### [PROBLEM TO SOLVE]
When you transcribe the entries, reproduce every character and exclude the images.

### [GIVEN DATA]
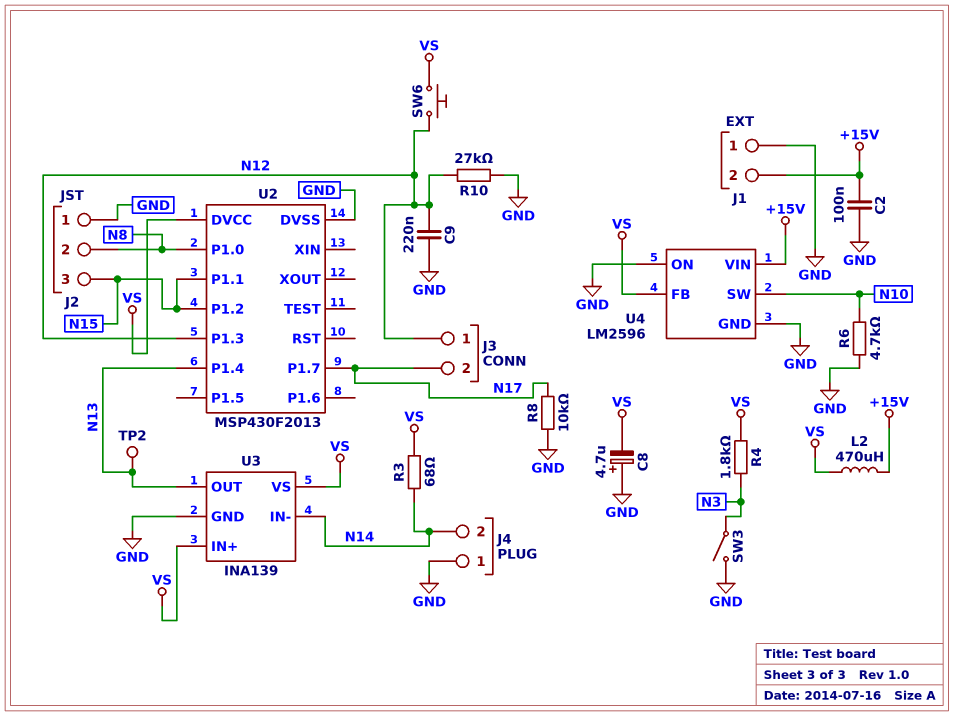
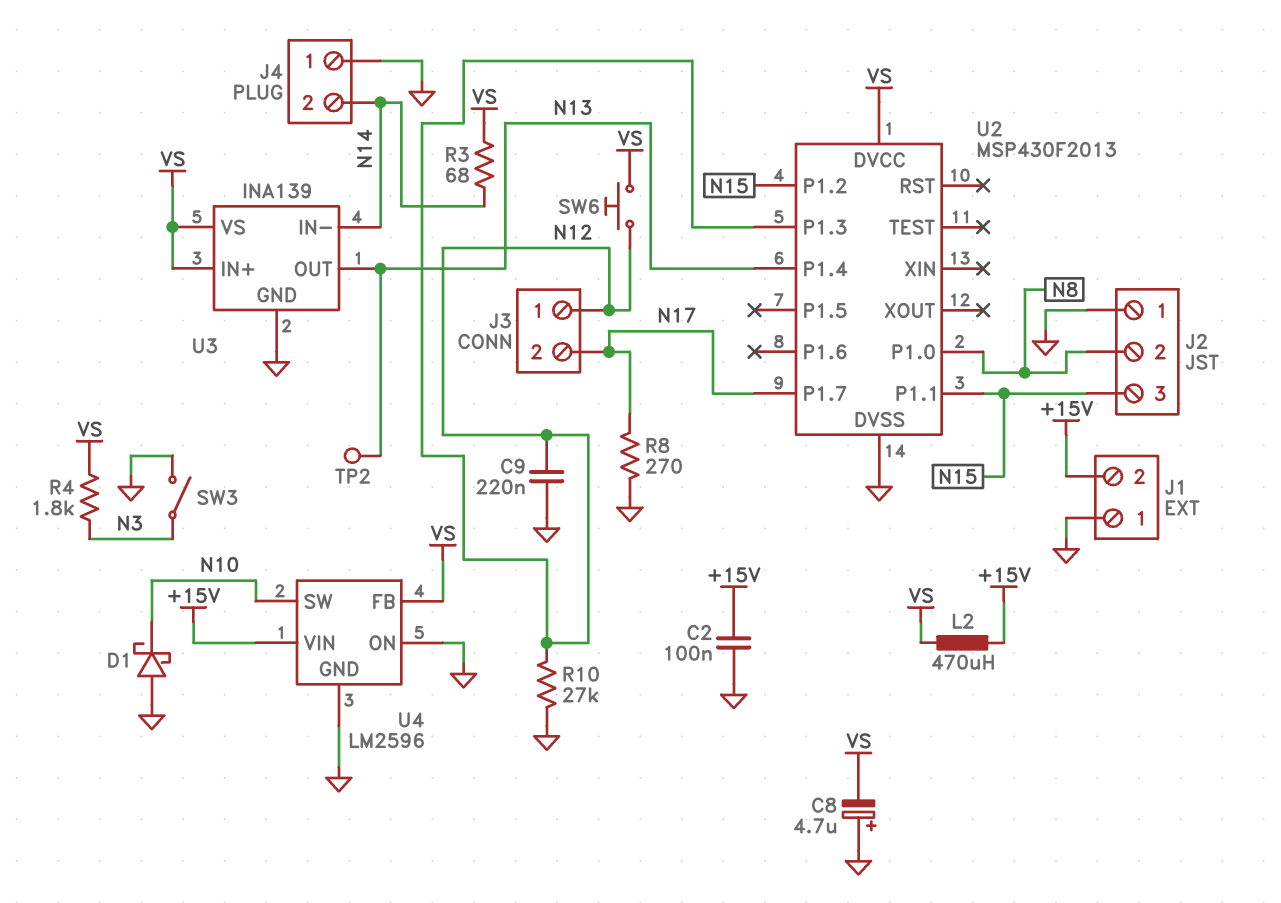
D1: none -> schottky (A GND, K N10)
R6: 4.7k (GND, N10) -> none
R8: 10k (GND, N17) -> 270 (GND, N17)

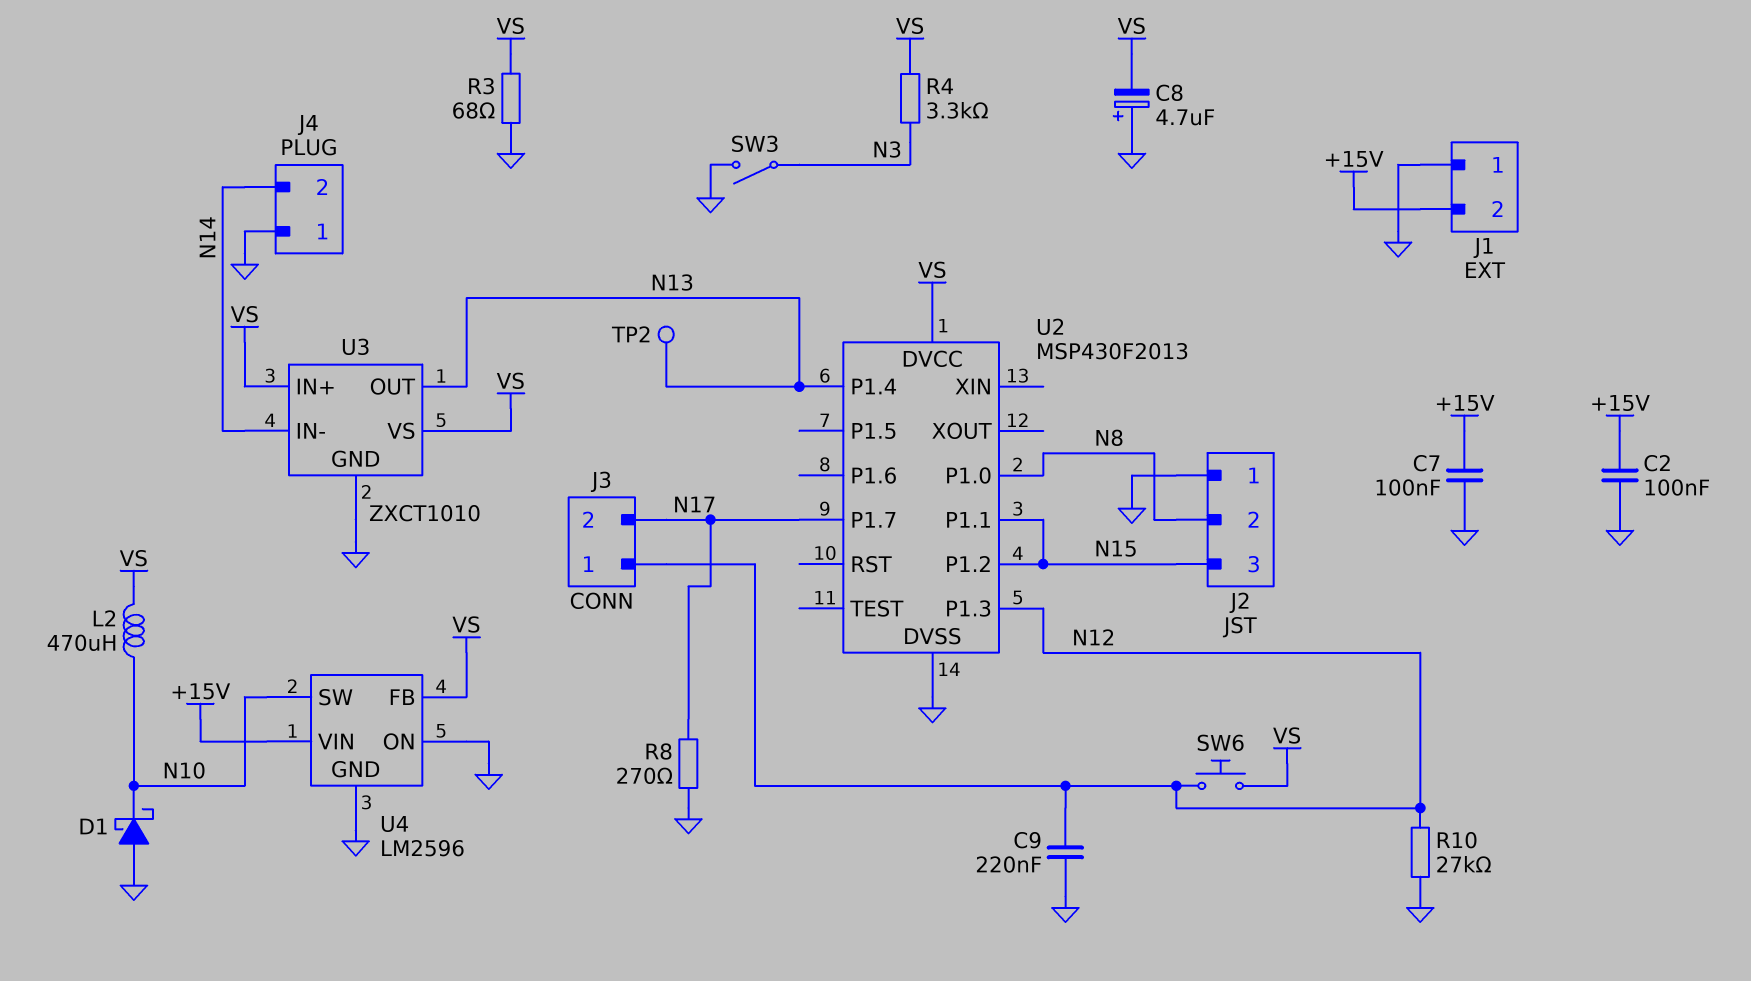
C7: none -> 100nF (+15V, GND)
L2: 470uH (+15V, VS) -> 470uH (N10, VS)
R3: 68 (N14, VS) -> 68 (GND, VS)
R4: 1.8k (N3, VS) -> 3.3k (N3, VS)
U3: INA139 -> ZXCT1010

### [SOLVED PROBLEM]
D1: none -> schottky (A GND, K N10)
R6: 4.7k (GND, N10) -> none
R8: 10k (GND, N17) -> 270 (GND, N17)

C7: none -> 100nF (+15V, GND)
L2: 470uH (+15V, VS) -> 470uH (N10, VS)
R3: 68 (N14, VS) -> 68 (GND, VS)
R4: 1.8k (N3, VS) -> 3.3k (N3, VS)
U3: INA139 -> ZXCT1010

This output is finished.